Problem requirements = Search the material for "turquoise" and copy each line in which it is found.

[Start of Attachment]

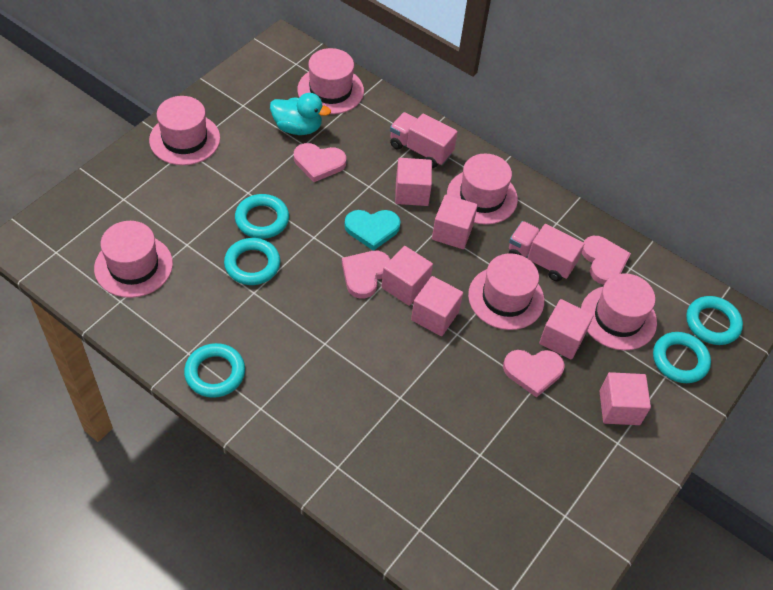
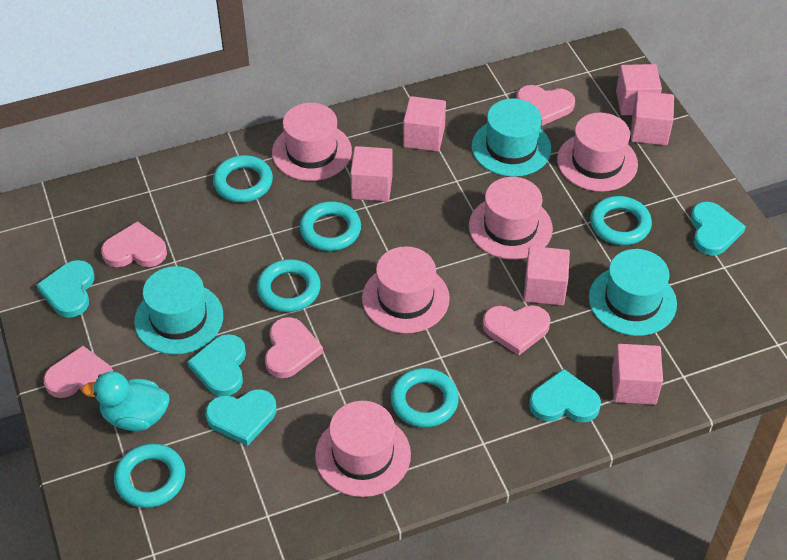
pink hat: [94,221,173,298] [149,96,220,165] [297,48,364,114] [447,154,518,225] [468,253,544,330] [581,273,657,350] = 6 -> [272,103,352,181] [315,401,411,497] [362,246,450,334] [469,177,553,259] [557,113,638,192] = 5
pink heart: [294,143,346,182] [342,251,391,298] [503,350,565,398] [582,236,631,285] = 4 -> [44,346,113,398] [101,221,167,267] [265,317,323,378] [482,305,551,355] [516,85,575,126] = 5
pink truck: [390,112,458,168] [509,221,584,281] = 2 -> none = 0
turquoise hat: none = 0 -> [134,266,223,355] [472,98,551,177] [589,249,677,336] = 3
turquoise heart: [344,210,401,251] = 1 -> [37,260,95,318] [187,334,246,396] [205,389,277,446] [529,369,601,423] [690,202,746,256] = 5
turquoise ring: [184,343,245,398] [224,238,280,285] [235,194,289,239] [653,332,711,383] [686,296,743,345] = 5 -> [114,444,185,508] [213,155,273,202] [257,259,321,312] [300,201,361,251] [390,368,459,428] [590,196,652,245] = 6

[End of Attachment]

Finished task =
turquoise hat: none = 0 -> [134,266,223,355] [472,98,551,177] [589,249,677,336] = 3
turquoise heart: [344,210,401,251] = 1 -> [37,260,95,318] [187,334,246,396] [205,389,277,446] [529,369,601,423] [690,202,746,256] = 5
turquoise ring: [184,343,245,398] [224,238,280,285] [235,194,289,239] [653,332,711,383] [686,296,743,345] = 5 -> [114,444,185,508] [213,155,273,202] [257,259,321,312] [300,201,361,251] [390,368,459,428] [590,196,652,245] = 6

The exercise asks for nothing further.